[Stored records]
==*==
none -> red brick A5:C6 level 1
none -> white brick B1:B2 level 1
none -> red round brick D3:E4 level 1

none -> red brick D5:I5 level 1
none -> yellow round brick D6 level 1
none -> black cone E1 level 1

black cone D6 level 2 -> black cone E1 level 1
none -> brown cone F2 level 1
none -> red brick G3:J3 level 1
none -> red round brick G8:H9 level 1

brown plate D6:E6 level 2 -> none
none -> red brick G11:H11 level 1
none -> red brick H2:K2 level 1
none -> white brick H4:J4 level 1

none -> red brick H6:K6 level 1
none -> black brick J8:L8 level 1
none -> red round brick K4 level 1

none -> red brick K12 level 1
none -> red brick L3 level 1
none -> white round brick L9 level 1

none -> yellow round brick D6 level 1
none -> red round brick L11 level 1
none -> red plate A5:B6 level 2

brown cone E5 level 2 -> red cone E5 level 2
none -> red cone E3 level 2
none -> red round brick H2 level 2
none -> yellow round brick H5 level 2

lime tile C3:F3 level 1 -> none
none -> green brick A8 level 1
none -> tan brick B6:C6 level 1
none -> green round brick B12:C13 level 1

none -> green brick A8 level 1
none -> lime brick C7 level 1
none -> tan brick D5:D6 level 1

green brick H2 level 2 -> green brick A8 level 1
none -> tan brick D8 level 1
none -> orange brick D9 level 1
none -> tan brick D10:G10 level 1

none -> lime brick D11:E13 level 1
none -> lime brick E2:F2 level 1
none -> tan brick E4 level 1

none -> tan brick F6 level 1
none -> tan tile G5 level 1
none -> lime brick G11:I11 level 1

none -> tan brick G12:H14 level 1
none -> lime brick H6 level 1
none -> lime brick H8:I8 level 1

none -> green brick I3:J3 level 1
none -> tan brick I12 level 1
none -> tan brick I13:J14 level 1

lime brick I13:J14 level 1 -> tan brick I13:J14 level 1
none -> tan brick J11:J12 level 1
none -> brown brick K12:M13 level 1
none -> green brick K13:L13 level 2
==*==
### TASK PROMPT:
When transcribing the data, keep every line exactly as it is.

### ANSWER TO THIS EXERCISE:
none -> red brick A5:C6 level 1
none -> white brick B1:B2 level 1
none -> red round brick D3:E4 level 1

none -> red brick D5:I5 level 1
none -> yellow round brick D6 level 1
none -> black cone E1 level 1

black cone D6 level 2 -> black cone E1 level 1
none -> brown cone F2 level 1
none -> red brick G3:J3 level 1
none -> red round brick G8:H9 level 1

brown plate D6:E6 level 2 -> none
none -> red brick G11:H11 level 1
none -> red brick H2:K2 level 1
none -> white brick H4:J4 level 1

none -> red brick H6:K6 level 1
none -> black brick J8:L8 level 1
none -> red round brick K4 level 1

none -> red brick K12 level 1
none -> red brick L3 level 1
none -> white round brick L9 level 1

none -> yellow round brick D6 level 1
none -> red round brick L11 level 1
none -> red plate A5:B6 level 2

brown cone E5 level 2 -> red cone E5 level 2
none -> red cone E3 level 2
none -> red round brick H2 level 2
none -> yellow round brick H5 level 2

lime tile C3:F3 level 1 -> none
none -> green brick A8 level 1
none -> tan brick B6:C6 level 1
none -> green round brick B12:C13 level 1

none -> green brick A8 level 1
none -> lime brick C7 level 1
none -> tan brick D5:D6 level 1

green brick H2 level 2 -> green brick A8 level 1
none -> tan brick D8 level 1
none -> orange brick D9 level 1
none -> tan brick D10:G10 level 1

none -> lime brick D11:E13 level 1
none -> lime brick E2:F2 level 1
none -> tan brick E4 level 1

none -> tan brick F6 level 1
none -> tan tile G5 level 1
none -> lime brick G11:I11 level 1

none -> tan brick G12:H14 level 1
none -> lime brick H6 level 1
none -> lime brick H8:I8 level 1

none -> green brick I3:J3 level 1
none -> tan brick I12 level 1
none -> tan brick I13:J14 level 1

lime brick I13:J14 level 1 -> tan brick I13:J14 level 1
none -> tan brick J11:J12 level 1
none -> brown brick K12:M13 level 1
none -> green brick K13:L13 level 2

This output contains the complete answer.